### Anweisungen und Vorgaben:
Schreibe alle Zeilen der folgenden Datensätze in eine JSON-Liste von Zeichenketten um, mit genau einer Zeichenkette pro Zeile und ohne Leerzeilen.

### Bereitgestelltes Material:
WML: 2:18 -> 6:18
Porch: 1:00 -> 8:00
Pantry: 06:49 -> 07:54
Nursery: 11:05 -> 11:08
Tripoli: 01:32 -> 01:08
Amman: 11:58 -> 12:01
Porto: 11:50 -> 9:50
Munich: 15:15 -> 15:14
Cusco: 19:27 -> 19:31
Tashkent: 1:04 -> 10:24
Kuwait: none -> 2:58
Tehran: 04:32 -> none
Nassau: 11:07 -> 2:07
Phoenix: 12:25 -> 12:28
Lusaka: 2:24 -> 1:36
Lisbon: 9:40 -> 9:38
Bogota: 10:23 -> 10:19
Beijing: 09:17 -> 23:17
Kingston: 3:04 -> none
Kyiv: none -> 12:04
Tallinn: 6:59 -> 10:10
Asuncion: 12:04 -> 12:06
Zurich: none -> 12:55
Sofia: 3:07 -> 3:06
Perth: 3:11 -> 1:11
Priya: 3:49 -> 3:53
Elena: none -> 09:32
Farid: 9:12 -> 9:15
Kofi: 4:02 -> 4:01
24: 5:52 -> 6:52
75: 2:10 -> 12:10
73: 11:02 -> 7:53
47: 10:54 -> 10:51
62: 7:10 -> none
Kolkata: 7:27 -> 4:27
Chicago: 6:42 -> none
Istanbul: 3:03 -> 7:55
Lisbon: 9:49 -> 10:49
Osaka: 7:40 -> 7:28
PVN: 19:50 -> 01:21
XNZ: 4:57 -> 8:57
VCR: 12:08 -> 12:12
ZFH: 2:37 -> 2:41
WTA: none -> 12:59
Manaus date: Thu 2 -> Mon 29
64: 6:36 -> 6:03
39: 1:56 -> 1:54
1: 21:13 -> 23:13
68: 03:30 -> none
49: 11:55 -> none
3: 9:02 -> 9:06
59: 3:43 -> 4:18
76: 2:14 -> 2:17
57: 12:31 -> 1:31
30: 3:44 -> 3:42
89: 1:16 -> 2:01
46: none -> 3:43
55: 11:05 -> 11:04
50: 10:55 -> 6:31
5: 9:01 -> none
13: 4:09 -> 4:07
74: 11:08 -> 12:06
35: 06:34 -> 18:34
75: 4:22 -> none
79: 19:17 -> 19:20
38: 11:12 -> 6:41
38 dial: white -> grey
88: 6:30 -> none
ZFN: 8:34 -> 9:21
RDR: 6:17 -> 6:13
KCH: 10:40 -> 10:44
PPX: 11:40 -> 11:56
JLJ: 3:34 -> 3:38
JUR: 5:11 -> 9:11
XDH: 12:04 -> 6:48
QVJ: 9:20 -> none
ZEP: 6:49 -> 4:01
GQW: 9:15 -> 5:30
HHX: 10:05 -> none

### Ergebnis dieser Übung:
[
  "WML: 2:18 -> 6:18",
  "Porch: 1:00 -> 8:00",
  "Pantry: 06:49 -> 07:54",
  "Nursery: 11:05 -> 11:08",
  "Tripoli: 01:32 -> 01:08",
  "Amman: 11:58 -> 12:01",
  "Porto: 11:50 -> 9:50",
  "Munich: 15:15 -> 15:14",
  "Cusco: 19:27 -> 19:31",
  "Tashkent: 1:04 -> 10:24",
  "Kuwait: none -> 2:58",
  "Tehran: 04:32 -> none",
  "Nassau: 11:07 -> 2:07",
  "Phoenix: 12:25 -> 12:28",
  "Lusaka: 2:24 -> 1:36",
  "Lisbon: 9:40 -> 9:38",
  "Bogota: 10:23 -> 10:19",
  "Beijing: 09:17 -> 23:17",
  "Kingston: 3:04 -> none",
  "Kyiv: none -> 12:04",
  "Tallinn: 6:59 -> 10:10",
  "Asuncion: 12:04 -> 12:06",
  "Zurich: none -> 12:55",
  "Sofia: 3:07 -> 3:06",
  "Perth: 3:11 -> 1:11",
  "Priya: 3:49 -> 3:53",
  "Elena: none -> 09:32",
  "Farid: 9:12 -> 9:15",
  "Kofi: 4:02 -> 4:01",
  "24: 5:52 -> 6:52",
  "75: 2:10 -> 12:10",
  "73: 11:02 -> 7:53",
  "47: 10:54 -> 10:51",
  "62: 7:10 -> none",
  "Kolkata: 7:27 -> 4:27",
  "Chicago: 6:42 -> none",
  "Istanbul: 3:03 -> 7:55",
  "Lisbon: 9:49 -> 10:49",
  "Osaka: 7:40 -> 7:28",
  "PVN: 19:50 -> 01:21",
  "XNZ: 4:57 -> 8:57",
  "VCR: 12:08 -> 12:12",
  "ZFH: 2:37 -> 2:41",
  "WTA: none -> 12:59",
  "Manaus date: Thu 2 -> Mon 29",
  "64: 6:36 -> 6:03",
  "39: 1:56 -> 1:54",
  "1: 21:13 -> 23:13",
  "68: 03:30 -> none",
  "49: 11:55 -> none",
  "3: 9:02 -> 9:06",
  "59: 3:43 -> 4:18",
  "76: 2:14 -> 2:17",
  "57: 12:31 -> 1:31",
  "30: 3:44 -> 3:42",
  "89: 1:16 -> 2:01",
  "46: none -> 3:43",
  "55: 11:05 -> 11:04",
  "50: 10:55 -> 6:31",
  "5: 9:01 -> none",
  "13: 4:09 -> 4:07",
  "74: 11:08 -> 12:06",
  "35: 06:34 -> 18:34",
  "75: 4:22 -> none",
  "79: 19:17 -> 19:20",
  "38: 11:12 -> 6:41",
  "38 dial: white -> grey",
  "88: 6:30 -> none",
  "ZFN: 8:34 -> 9:21",
  "RDR: 6:17 -> 6:13",
  "KCH: 10:40 -> 10:44",
  "PPX: 11:40 -> 11:56",
  "JLJ: 3:34 -> 3:38",
  "JUR: 5:11 -> 9:11",
  "XDH: 12:04 -> 6:48",
  "QVJ: 9:20 -> none",
  "ZEP: 6:49 -> 4:01",
  "GQW: 9:15 -> 5:30",
  "HHX: 10:05 -> none"
]